▸ **EXERCISE**
In the items below, start at the line containing "Question: Which object is farther" and stop after the line containing "Can you confirm if clear". Copy those lines out again, swapping "backpack" for "rucksack" and leaving everything else as it is.
********
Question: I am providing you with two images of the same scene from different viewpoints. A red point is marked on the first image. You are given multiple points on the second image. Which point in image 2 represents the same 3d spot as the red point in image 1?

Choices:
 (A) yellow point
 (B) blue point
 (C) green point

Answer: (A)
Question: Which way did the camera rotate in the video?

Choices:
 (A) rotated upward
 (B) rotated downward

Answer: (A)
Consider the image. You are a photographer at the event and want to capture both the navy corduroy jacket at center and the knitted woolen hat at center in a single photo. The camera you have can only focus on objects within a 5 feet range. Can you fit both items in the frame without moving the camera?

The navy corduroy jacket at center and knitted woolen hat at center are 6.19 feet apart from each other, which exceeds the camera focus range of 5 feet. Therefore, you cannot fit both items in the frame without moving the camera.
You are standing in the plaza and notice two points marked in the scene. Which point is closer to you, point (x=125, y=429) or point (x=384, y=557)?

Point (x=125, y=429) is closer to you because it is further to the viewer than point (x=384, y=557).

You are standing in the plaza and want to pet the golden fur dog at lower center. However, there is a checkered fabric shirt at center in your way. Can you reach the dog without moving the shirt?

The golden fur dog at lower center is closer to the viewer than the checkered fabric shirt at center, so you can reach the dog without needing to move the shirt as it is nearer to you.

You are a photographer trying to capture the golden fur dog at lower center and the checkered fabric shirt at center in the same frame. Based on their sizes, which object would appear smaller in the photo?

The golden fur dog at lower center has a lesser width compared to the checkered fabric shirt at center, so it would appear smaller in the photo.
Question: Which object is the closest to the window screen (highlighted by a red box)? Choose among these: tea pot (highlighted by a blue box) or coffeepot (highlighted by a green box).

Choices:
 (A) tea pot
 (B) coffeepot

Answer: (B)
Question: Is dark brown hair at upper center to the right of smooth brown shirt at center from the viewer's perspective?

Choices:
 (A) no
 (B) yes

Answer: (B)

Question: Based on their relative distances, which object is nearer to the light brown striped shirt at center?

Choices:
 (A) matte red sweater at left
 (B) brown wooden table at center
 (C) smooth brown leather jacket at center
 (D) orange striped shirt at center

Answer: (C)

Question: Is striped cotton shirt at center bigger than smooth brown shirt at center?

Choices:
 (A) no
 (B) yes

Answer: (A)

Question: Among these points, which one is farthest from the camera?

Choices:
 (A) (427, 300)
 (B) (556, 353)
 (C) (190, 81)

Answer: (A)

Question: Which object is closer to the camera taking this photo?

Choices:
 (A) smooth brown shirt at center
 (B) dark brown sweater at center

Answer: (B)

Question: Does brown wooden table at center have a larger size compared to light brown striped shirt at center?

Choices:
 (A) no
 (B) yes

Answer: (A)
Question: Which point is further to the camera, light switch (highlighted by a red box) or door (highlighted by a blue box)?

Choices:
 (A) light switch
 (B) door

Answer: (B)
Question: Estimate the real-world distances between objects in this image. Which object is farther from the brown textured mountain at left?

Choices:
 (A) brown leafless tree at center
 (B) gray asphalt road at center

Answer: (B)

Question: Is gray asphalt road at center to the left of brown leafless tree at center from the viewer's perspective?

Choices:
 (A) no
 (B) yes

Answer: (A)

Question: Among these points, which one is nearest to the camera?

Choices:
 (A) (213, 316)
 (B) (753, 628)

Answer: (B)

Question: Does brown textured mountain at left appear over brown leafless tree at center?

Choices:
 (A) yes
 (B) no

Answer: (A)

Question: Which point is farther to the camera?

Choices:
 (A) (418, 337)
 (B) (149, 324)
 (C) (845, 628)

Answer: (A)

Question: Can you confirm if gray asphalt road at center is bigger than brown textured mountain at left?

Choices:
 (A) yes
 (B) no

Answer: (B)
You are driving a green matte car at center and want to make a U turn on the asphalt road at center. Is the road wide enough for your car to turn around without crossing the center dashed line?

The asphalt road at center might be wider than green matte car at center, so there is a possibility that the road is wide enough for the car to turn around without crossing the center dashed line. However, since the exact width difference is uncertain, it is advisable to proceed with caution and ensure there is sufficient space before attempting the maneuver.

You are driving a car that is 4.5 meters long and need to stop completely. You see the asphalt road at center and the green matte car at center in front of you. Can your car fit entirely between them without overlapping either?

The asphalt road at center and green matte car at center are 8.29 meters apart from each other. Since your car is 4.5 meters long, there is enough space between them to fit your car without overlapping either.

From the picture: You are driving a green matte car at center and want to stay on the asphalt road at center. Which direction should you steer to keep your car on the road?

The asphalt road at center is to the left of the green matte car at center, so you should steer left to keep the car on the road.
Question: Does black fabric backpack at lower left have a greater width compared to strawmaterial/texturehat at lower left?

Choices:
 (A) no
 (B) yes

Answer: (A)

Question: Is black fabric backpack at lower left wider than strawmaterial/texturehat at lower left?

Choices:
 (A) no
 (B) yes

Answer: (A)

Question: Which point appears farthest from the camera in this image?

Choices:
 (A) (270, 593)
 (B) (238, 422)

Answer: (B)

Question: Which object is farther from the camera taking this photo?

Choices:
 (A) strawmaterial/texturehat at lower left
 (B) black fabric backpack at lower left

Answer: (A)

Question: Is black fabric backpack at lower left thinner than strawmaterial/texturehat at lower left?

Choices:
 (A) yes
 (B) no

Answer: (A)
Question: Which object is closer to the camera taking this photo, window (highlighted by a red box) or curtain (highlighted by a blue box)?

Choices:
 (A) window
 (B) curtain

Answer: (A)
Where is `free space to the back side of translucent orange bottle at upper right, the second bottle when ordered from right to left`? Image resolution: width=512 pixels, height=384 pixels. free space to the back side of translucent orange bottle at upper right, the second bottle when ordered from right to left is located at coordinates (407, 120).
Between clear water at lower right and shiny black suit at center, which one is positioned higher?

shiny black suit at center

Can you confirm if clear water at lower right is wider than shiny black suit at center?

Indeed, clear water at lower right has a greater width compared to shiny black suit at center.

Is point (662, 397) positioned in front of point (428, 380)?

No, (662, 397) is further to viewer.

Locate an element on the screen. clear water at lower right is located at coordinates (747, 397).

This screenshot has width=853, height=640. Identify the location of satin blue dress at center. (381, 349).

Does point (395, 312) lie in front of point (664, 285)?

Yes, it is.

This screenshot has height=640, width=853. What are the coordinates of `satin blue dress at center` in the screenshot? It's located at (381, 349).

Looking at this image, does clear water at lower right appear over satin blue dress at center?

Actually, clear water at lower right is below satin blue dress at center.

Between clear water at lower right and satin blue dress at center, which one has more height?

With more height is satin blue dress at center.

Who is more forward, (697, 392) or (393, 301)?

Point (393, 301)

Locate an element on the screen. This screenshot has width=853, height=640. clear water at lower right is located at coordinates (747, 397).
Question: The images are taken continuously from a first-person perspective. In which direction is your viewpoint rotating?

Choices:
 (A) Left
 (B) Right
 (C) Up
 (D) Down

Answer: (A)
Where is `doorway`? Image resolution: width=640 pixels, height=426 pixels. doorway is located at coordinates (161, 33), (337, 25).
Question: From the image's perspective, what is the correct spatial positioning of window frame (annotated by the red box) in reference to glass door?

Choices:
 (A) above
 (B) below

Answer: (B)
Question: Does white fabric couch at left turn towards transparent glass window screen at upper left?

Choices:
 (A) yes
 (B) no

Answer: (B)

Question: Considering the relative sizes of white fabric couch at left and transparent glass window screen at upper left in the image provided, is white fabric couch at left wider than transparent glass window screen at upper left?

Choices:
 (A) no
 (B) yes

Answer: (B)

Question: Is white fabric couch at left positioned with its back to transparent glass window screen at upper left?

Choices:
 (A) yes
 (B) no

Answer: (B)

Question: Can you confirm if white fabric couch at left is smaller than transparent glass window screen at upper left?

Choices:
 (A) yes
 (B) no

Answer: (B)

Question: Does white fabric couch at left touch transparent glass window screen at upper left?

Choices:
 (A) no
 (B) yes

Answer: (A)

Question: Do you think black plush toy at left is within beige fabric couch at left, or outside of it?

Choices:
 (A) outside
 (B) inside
********
▸ **WRITTEN SOLUTION**
Question: Which object is farther from the camera taking this photo?

Choices:
 (A) strawmaterial/texturehat at lower left
 (B) black fabric rucksack at lower left

Answer: (A)

Question: Is black fabric rucksack at lower left thinner than strawmaterial/texturehat at lower left?

Choices:
 (A) yes
 (B) no

Answer: (A)
Question: Which object is closer to the camera taking this photo, window (highlighted by a red box) or curtain (highlighted by a blue box)?

Choices:
 (A) window
 (B) curtain

Answer: (A)
Where is `free space to the back side of translucent orange bottle at upper right, the second bottle when ordered from right to left`? Image resolution: width=512 pixels, height=384 pixels. free space to the back side of translucent orange bottle at upper right, the second bottle when ordered from right to left is located at coordinates (407, 120).
Between clear water at lower right and shiny black suit at center, which one is positioned higher?

shiny black suit at center

Can you confirm if clear water at lower right is wider than shiny black suit at center?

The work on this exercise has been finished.